▶ _Problem statement_:
Below are several entries. Transcribe exactly those lines that fall from the one with "Q4: PNP 2N2907" through the one with "C101: 3.3uF (plus", end lines included.

━━━━━━

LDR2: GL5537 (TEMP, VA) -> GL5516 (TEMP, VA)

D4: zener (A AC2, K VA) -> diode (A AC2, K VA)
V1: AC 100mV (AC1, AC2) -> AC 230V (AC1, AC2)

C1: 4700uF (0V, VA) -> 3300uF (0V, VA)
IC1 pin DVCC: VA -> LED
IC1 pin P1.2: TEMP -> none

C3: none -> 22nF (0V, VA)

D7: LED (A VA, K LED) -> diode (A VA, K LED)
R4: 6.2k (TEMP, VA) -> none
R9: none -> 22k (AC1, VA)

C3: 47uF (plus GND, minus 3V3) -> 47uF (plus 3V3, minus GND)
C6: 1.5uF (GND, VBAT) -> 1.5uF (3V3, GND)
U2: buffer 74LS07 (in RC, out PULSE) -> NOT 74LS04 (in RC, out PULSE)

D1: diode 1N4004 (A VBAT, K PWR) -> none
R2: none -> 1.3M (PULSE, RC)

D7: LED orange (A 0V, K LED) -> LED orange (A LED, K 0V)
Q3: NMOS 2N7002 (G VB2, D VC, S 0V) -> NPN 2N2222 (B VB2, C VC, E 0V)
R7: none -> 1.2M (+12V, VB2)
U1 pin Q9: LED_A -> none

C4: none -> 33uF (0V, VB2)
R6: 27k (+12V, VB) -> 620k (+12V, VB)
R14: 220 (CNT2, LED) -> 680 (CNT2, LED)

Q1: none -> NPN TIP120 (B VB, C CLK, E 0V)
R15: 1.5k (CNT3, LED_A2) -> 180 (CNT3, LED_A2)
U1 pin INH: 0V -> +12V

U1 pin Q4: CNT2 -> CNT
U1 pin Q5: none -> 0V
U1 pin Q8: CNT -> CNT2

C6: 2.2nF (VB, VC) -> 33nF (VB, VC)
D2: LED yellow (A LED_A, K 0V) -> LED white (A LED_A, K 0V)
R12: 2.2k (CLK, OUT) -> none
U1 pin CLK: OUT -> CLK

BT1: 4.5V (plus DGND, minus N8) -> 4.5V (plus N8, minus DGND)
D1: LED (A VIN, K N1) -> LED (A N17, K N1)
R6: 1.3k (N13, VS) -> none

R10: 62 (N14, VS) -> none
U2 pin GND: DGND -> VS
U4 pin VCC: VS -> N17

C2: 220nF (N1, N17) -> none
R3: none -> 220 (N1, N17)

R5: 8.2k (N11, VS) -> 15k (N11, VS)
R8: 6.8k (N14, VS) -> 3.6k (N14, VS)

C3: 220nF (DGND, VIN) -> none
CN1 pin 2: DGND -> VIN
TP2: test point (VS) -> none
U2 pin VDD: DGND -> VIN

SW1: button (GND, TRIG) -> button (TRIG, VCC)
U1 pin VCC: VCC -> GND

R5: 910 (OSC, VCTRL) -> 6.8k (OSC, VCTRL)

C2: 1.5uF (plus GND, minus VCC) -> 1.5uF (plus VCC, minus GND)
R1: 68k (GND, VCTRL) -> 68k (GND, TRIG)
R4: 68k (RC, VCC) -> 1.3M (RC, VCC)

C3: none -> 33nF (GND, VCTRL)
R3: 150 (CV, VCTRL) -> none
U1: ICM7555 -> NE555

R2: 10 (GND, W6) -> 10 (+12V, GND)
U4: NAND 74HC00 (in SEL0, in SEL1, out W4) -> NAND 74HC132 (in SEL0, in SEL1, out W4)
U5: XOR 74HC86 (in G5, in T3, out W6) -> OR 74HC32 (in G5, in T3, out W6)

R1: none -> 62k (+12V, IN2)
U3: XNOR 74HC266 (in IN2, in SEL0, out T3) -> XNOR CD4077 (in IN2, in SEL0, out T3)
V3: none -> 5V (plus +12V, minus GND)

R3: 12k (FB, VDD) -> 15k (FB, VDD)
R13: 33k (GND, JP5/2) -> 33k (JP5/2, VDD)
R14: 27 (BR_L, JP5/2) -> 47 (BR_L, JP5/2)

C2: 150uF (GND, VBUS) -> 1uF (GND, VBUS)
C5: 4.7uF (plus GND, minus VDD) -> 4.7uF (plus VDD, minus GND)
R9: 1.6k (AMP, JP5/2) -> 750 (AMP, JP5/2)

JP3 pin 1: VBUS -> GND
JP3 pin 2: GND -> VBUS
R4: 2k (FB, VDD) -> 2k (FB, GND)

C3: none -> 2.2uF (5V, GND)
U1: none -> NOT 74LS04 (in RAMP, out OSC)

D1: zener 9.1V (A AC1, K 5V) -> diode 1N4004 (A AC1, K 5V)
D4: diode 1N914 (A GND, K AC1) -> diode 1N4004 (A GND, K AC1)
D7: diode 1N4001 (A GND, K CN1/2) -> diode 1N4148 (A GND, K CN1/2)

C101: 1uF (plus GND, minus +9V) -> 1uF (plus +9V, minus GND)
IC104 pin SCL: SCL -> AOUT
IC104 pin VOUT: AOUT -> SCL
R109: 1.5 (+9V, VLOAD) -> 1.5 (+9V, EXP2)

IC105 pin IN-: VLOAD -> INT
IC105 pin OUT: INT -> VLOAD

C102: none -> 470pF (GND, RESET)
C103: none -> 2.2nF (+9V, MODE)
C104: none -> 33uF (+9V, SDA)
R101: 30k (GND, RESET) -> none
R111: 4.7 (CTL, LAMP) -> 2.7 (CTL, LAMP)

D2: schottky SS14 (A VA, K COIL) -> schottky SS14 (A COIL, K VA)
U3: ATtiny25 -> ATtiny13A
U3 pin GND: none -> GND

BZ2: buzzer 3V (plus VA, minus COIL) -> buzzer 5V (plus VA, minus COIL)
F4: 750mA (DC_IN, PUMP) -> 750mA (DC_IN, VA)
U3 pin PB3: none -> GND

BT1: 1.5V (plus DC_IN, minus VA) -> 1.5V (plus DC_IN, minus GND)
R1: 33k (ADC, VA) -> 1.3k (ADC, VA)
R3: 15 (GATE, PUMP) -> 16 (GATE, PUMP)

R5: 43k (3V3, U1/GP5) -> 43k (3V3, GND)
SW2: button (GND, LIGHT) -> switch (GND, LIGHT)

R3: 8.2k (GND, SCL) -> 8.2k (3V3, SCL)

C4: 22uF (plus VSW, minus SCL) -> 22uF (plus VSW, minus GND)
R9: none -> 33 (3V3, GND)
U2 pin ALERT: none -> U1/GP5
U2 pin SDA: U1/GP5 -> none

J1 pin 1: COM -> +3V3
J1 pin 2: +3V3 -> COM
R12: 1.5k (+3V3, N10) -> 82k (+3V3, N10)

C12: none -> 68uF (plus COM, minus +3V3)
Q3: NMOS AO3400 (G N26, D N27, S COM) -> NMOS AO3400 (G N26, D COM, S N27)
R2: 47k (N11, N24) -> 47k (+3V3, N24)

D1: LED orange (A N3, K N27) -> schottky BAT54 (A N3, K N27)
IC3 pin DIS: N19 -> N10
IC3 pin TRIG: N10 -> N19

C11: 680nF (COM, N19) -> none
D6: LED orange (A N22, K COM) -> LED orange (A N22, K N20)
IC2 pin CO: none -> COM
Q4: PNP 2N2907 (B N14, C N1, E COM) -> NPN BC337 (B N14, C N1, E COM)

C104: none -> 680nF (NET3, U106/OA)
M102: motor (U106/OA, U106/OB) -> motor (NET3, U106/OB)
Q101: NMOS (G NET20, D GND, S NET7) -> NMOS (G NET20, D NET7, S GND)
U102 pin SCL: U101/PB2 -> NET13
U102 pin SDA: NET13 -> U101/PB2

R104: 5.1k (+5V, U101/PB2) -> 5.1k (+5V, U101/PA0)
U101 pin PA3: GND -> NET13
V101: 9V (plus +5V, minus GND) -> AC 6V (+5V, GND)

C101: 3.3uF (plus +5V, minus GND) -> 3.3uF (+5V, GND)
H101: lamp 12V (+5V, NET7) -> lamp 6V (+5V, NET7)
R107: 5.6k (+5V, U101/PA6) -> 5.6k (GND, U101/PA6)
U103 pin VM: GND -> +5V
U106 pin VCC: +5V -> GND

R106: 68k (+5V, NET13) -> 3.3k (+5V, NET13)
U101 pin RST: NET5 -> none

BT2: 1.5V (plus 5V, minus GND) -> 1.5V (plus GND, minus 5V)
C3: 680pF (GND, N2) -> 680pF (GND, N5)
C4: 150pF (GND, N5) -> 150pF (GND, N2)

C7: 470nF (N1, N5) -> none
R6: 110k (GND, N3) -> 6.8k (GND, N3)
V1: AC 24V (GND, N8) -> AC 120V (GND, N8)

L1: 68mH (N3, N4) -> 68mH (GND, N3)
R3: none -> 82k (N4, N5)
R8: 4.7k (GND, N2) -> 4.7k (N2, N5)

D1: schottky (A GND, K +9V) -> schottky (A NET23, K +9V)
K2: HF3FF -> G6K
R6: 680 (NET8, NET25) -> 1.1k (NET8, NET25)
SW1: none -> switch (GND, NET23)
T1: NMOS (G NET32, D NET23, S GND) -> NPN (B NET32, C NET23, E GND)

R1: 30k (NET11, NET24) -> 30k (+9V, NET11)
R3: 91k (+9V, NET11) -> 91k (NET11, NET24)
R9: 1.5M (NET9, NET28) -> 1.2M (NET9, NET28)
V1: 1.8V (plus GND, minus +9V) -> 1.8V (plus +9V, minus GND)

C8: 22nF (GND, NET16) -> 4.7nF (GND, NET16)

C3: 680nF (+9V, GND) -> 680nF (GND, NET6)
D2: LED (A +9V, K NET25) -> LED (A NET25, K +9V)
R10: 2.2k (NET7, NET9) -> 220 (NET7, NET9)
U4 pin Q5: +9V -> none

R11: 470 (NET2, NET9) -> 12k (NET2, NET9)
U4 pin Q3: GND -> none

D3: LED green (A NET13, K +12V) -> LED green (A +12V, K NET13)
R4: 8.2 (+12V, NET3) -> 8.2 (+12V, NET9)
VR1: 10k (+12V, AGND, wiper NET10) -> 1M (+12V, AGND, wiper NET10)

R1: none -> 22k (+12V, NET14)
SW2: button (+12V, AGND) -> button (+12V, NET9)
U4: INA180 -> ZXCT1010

━━━━━━

▶ _Response below_:
Q4: PNP 2N2907 (B N14, C N1, E COM) -> NPN BC337 (B N14, C N1, E COM)

C104: none -> 680nF (NET3, U106/OA)
M102: motor (U106/OA, U106/OB) -> motor (NET3, U106/OB)
Q101: NMOS (G NET20, D GND, S NET7) -> NMOS (G NET20, D NET7, S GND)
U102 pin SCL: U101/PB2 -> NET13
U102 pin SDA: NET13 -> U101/PB2

R104: 5.1k (+5V, U101/PB2) -> 5.1k (+5V, U101/PA0)
U101 pin PA3: GND -> NET13
V101: 9V (plus +5V, minus GND) -> AC 6V (+5V, GND)

C101: 3.3uF (plus +5V, minus GND) -> 3.3uF (+5V, GND)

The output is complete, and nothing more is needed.